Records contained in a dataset
Start of Block

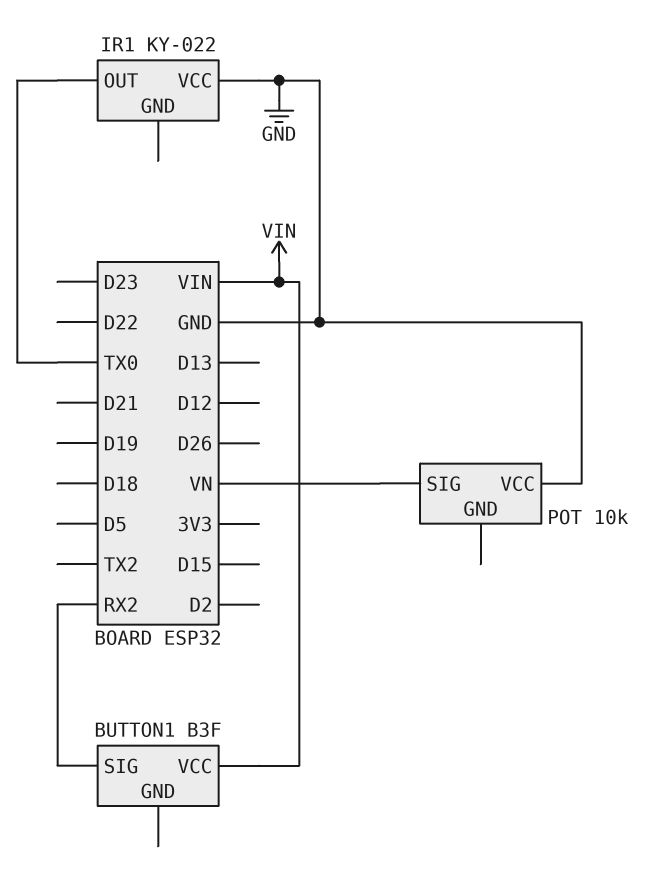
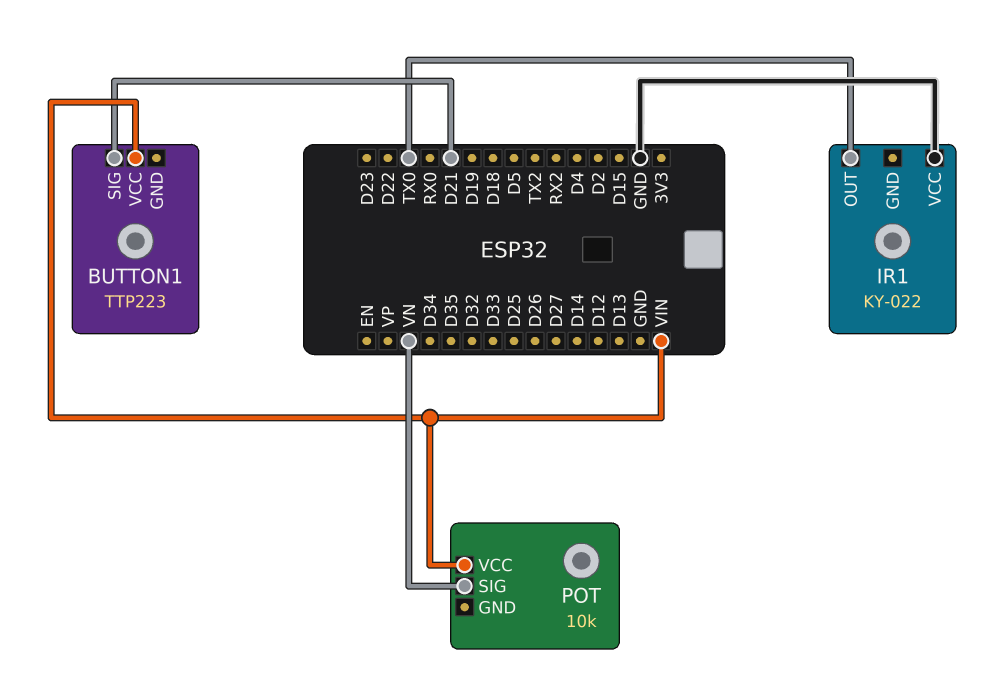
BUTTON1: B3F -> TTP223
BUTTON1 pin SIG: RX2 -> D21
POT pin VCC: GND -> VIN

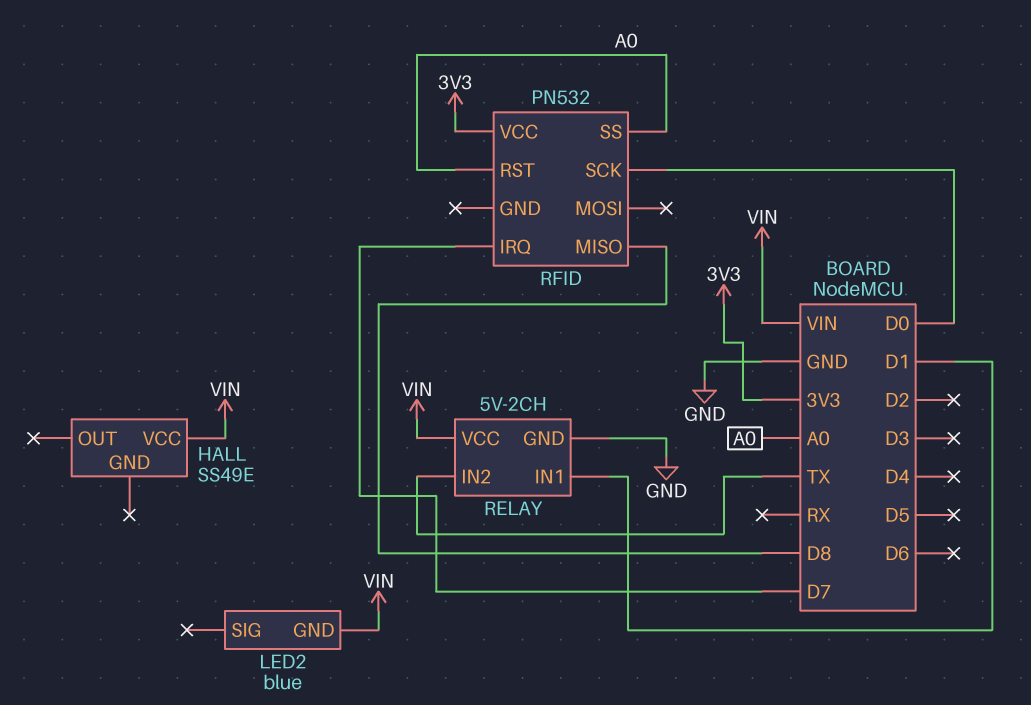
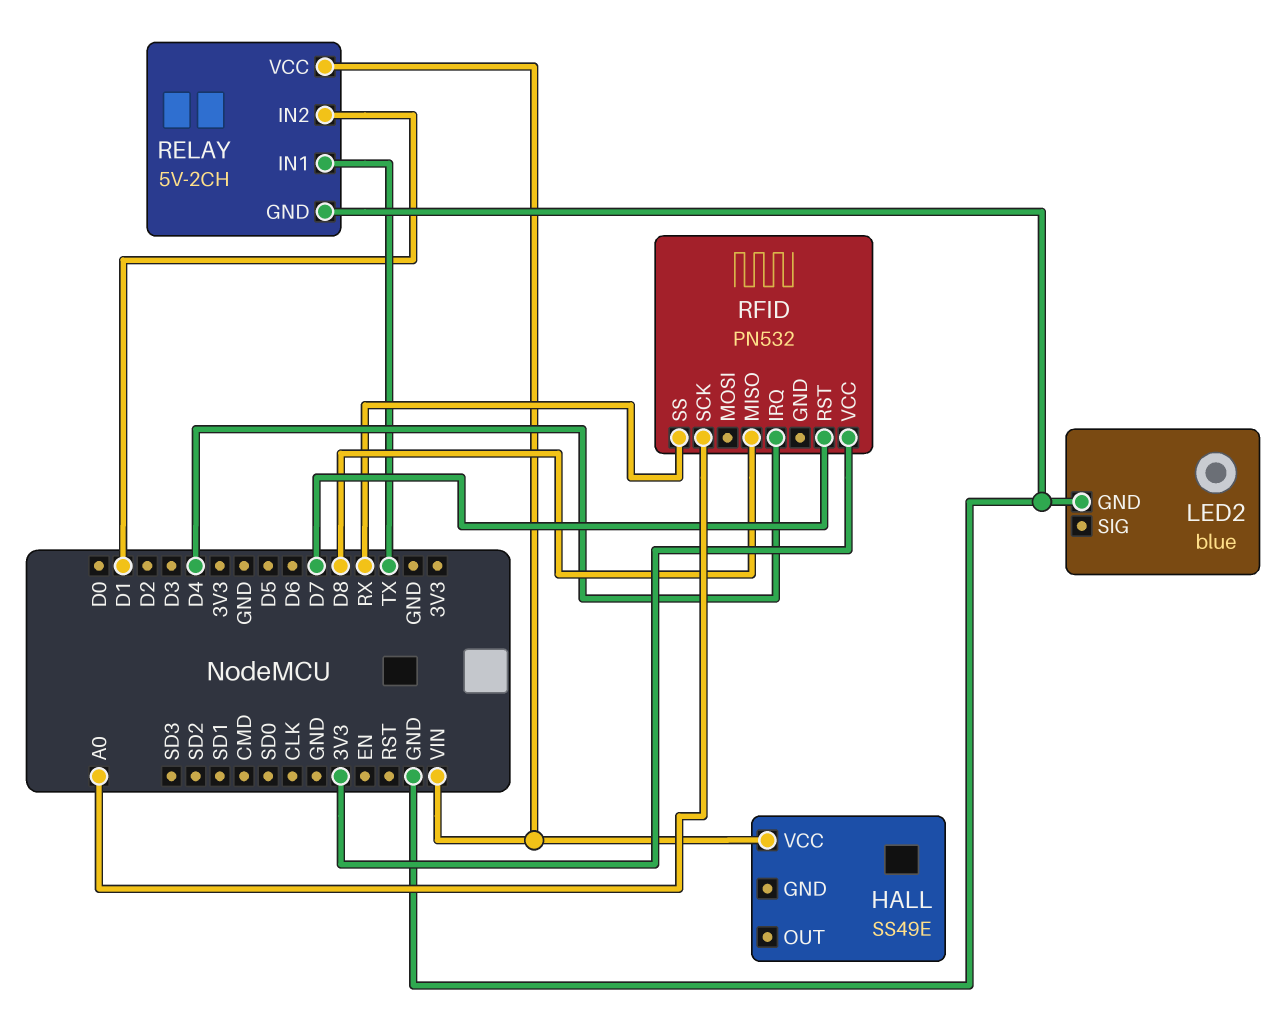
LED2 pin GND: VIN -> GND
RELAY pin IN1: D1 -> TX
RELAY pin IN2: TX -> D1
RFID pin IRQ: D7 -> D4
RFID pin RST: A0 -> D7
RFID pin SCK: D0 -> A0
RFID pin SS: A0 -> RX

End of Block

WHAT YOU NEED TO DO — Beginning with the line that holds "LED2 pin GND: VIN -> GND" and ending with the last line of the data, copy each line exactly and add nothing.

TASK SOLUTION —
LED2 pin GND: VIN -> GND
RELAY pin IN1: D1 -> TX
RELAY pin IN2: TX -> D1
RFID pin IRQ: D7 -> D4
RFID pin RST: A0 -> D7
RFID pin SCK: D0 -> A0
RFID pin SS: A0 -> RX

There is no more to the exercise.